*Aim of the exercise*: A word-for-word copy of the entries is the goal; leave out the pictures.

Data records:
---
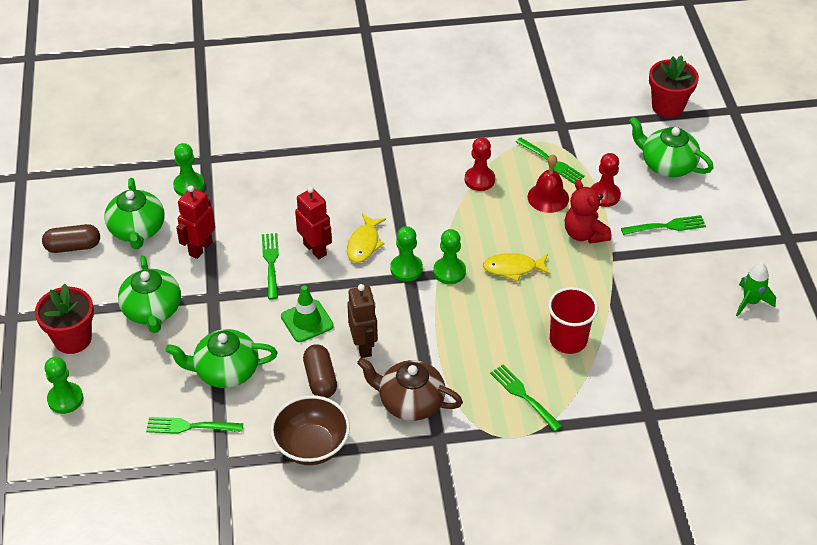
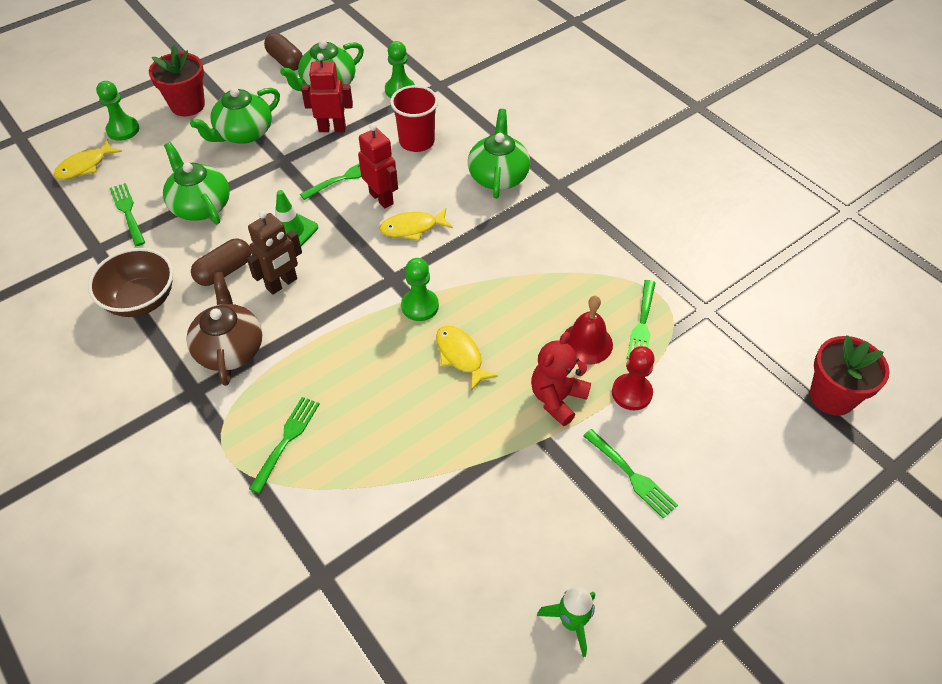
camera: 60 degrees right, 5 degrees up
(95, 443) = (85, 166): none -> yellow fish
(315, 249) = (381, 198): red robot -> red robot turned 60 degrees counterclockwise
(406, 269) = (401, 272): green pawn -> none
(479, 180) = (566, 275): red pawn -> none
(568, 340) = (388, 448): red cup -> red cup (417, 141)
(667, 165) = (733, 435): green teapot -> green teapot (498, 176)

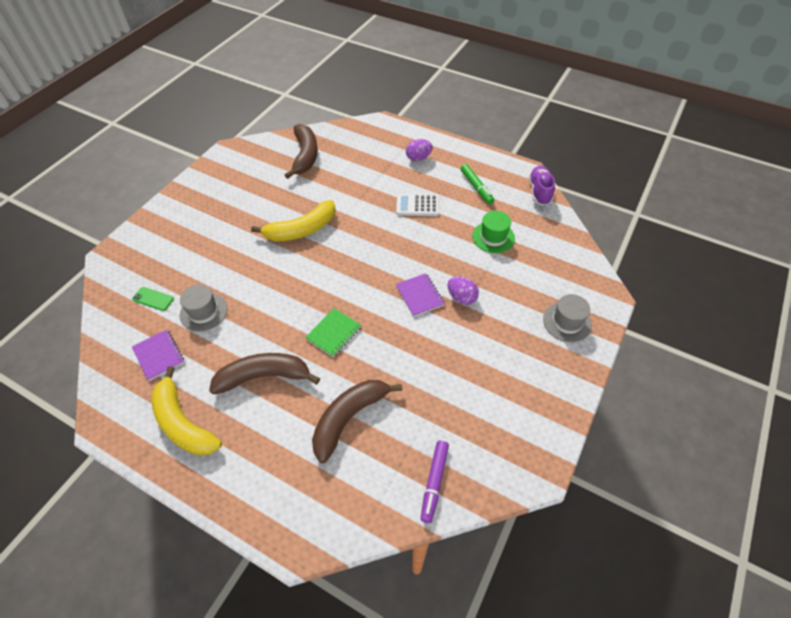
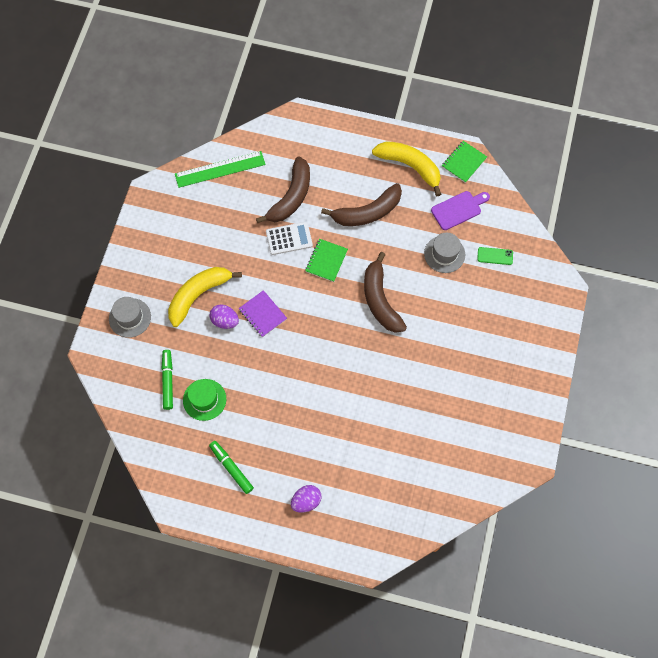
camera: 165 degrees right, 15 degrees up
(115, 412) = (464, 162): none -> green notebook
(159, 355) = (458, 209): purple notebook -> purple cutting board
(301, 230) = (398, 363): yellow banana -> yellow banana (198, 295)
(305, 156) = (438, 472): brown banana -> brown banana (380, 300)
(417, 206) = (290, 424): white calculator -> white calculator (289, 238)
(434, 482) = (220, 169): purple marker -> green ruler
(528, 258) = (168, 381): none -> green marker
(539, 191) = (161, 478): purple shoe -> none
---
*Worked solution*:
camera: 60 degrees right, 5 degrees up
(95, 443) = (85, 166): none -> yellow fish
(315, 249) = (381, 198): red robot -> red robot turned 60 degrees counterclockwise
(406, 269) = (401, 272): green pawn -> none
(479, 180) = (566, 275): red pawn -> none
(568, 340) = (388, 448): red cup -> red cup (417, 141)
(667, 165) = (733, 435): green teapot -> green teapot (498, 176)

camera: 165 degrees right, 15 degrees up
(115, 412) = (464, 162): none -> green notebook
(159, 355) = (458, 209): purple notebook -> purple cutting board
(301, 230) = (398, 363): yellow banana -> yellow banana (198, 295)
(305, 156) = (438, 472): brown banana -> brown banana (380, 300)
(417, 206) = (290, 424): white calculator -> white calculator (289, 238)
(434, 482) = (220, 169): purple marker -> green ruler
(528, 258) = (168, 381): none -> green marker
(539, 191) = (161, 478): purple shoe -> none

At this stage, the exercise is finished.